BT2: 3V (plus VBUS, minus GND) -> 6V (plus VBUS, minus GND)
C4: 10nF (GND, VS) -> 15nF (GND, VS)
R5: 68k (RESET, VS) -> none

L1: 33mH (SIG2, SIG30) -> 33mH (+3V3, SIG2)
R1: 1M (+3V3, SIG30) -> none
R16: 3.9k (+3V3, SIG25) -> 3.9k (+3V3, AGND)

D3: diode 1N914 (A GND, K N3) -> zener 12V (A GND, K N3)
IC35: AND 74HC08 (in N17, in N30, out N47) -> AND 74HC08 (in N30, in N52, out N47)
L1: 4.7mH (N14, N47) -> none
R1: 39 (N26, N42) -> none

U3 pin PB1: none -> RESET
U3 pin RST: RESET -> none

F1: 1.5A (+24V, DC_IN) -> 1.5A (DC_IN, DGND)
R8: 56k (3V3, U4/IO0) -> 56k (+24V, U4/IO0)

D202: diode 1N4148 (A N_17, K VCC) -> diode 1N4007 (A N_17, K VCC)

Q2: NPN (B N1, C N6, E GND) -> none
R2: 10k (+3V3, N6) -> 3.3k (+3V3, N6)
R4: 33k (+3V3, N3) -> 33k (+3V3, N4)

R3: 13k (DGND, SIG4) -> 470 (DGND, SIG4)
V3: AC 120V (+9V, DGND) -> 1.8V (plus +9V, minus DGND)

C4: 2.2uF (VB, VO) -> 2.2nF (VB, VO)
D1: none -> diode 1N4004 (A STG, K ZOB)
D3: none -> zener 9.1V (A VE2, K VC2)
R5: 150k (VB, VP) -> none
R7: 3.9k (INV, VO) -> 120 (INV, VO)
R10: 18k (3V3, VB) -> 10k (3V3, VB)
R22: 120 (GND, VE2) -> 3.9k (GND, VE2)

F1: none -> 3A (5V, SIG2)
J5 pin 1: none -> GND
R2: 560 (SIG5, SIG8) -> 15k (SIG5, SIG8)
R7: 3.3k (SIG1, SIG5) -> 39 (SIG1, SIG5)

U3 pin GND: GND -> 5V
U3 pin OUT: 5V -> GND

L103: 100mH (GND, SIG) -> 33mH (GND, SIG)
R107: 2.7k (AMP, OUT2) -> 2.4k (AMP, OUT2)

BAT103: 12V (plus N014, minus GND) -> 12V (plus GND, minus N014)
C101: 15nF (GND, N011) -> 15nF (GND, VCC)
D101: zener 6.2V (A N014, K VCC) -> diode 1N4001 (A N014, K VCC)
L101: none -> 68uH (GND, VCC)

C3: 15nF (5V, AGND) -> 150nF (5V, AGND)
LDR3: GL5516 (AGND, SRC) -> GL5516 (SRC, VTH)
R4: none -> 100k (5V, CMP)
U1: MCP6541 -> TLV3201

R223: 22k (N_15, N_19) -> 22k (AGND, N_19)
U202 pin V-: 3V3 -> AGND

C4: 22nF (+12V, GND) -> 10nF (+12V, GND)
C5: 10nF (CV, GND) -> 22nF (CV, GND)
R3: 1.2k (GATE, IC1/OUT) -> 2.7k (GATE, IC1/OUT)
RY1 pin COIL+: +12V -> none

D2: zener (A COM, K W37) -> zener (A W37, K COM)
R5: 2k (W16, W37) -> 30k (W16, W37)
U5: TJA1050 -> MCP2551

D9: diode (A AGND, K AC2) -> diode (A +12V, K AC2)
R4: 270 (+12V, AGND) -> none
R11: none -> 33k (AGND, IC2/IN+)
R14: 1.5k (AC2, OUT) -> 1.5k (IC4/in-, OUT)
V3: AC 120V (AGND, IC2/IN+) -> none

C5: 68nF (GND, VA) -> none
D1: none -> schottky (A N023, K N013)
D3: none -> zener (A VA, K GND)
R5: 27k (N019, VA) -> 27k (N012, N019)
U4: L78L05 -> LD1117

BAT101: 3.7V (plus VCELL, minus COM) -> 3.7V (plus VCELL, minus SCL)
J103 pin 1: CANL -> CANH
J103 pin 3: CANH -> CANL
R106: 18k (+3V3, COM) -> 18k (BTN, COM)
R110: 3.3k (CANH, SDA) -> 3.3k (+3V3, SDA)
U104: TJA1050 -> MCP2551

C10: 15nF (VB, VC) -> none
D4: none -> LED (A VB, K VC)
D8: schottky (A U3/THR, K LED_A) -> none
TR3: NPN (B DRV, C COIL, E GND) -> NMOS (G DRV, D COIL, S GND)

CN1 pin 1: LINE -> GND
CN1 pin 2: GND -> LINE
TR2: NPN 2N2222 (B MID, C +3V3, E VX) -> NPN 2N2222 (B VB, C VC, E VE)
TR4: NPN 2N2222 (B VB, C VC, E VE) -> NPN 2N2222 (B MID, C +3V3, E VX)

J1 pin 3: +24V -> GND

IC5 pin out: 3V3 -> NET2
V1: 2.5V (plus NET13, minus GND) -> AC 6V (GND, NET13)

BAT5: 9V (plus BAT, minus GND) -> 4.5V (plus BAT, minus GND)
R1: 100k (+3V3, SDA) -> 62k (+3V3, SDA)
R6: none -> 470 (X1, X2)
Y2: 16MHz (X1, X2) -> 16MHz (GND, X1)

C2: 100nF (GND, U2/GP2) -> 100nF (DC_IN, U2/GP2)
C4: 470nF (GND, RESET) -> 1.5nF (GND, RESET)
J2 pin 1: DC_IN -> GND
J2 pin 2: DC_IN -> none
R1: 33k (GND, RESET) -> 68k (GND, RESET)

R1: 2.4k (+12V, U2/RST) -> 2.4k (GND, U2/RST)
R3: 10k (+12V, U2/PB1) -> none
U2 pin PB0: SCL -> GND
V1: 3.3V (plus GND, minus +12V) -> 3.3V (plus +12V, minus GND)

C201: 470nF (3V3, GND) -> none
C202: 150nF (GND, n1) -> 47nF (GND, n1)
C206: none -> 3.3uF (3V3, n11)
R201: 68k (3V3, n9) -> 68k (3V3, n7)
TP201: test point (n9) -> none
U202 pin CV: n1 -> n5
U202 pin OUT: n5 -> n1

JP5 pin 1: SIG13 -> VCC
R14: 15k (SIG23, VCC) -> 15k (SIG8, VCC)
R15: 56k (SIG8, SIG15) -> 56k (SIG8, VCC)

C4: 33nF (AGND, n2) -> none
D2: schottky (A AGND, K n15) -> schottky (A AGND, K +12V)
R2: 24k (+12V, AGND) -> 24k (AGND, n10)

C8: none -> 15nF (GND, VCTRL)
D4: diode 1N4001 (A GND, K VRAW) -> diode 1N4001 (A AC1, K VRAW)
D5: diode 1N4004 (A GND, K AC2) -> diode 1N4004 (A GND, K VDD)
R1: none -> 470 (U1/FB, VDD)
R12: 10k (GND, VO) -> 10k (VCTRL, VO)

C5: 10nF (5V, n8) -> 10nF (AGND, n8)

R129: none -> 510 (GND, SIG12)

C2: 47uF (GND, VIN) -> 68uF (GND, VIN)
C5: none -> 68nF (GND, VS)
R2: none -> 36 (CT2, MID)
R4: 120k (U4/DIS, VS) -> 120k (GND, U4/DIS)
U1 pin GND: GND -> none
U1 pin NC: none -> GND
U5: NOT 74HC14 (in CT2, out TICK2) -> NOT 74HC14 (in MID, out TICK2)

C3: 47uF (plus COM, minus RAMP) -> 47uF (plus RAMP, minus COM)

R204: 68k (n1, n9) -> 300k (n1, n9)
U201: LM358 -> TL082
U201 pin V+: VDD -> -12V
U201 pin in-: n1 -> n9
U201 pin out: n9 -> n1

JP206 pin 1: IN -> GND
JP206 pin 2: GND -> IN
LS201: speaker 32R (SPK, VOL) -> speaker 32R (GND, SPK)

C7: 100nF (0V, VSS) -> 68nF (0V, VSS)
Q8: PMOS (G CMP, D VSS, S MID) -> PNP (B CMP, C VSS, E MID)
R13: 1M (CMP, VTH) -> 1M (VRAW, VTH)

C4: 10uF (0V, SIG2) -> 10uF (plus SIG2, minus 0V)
····················
- _Action item_
Nothing but a number is expected here: the number of lines in the entries that include the word "plus".

- _Response area_
9